• [REQUIRED WORK]: In the entries below, find the line with "black pawn: 7 -> 3" and the line with "green ring: 7 -> 10". Print those two and everything between them exactly, and nothing else.

• [GIVEN ENTRIES]:
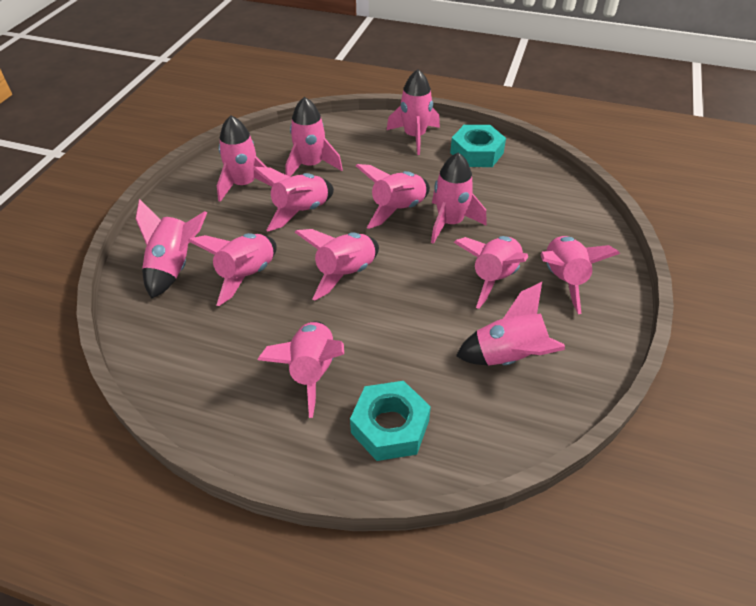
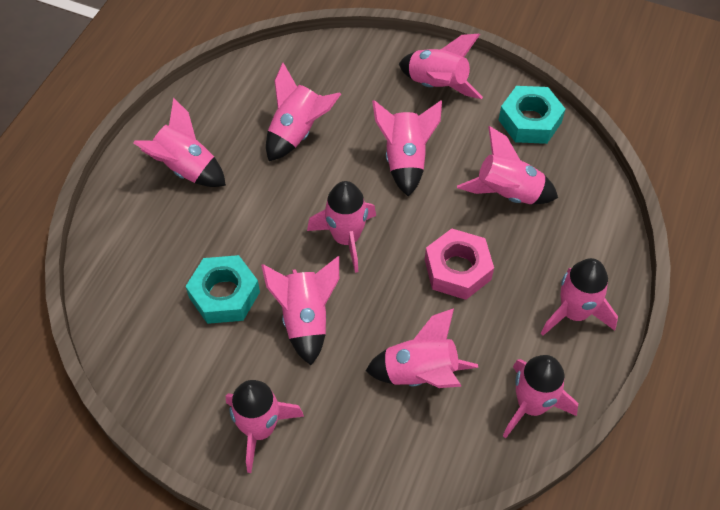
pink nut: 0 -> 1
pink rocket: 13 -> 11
* * *
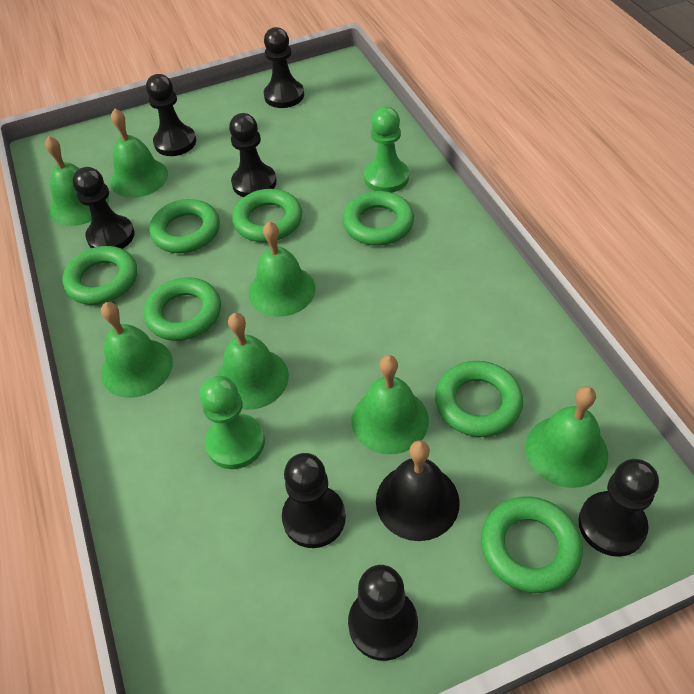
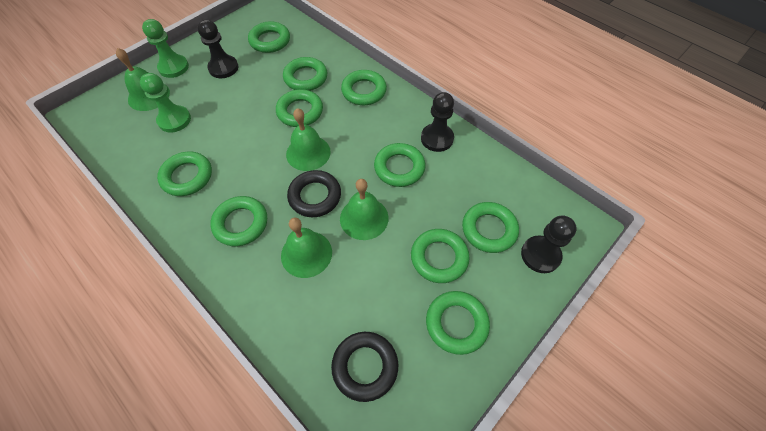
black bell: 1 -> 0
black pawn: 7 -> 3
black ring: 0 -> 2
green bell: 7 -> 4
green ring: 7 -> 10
* * *
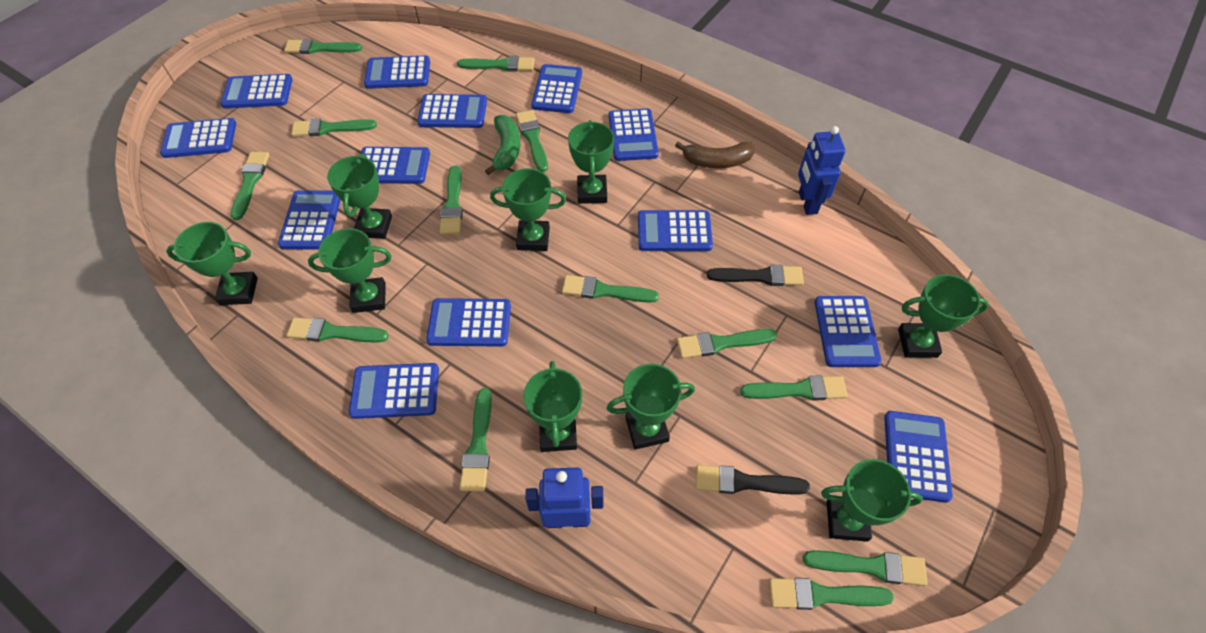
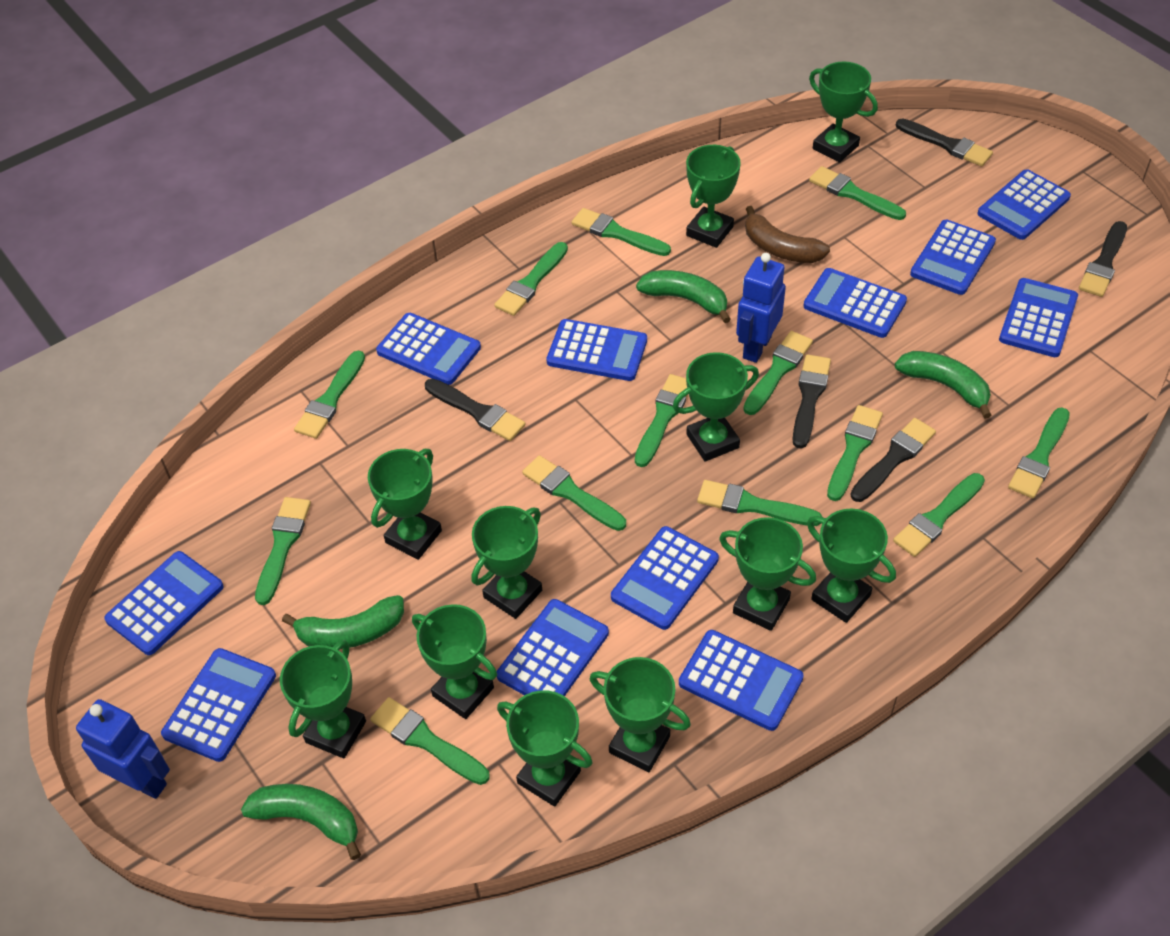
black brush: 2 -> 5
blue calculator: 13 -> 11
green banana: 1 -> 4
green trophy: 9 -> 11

• [PROBLEM SOLUTION]:
black pawn: 7 -> 3
black ring: 0 -> 2
green bell: 7 -> 4
green ring: 7 -> 10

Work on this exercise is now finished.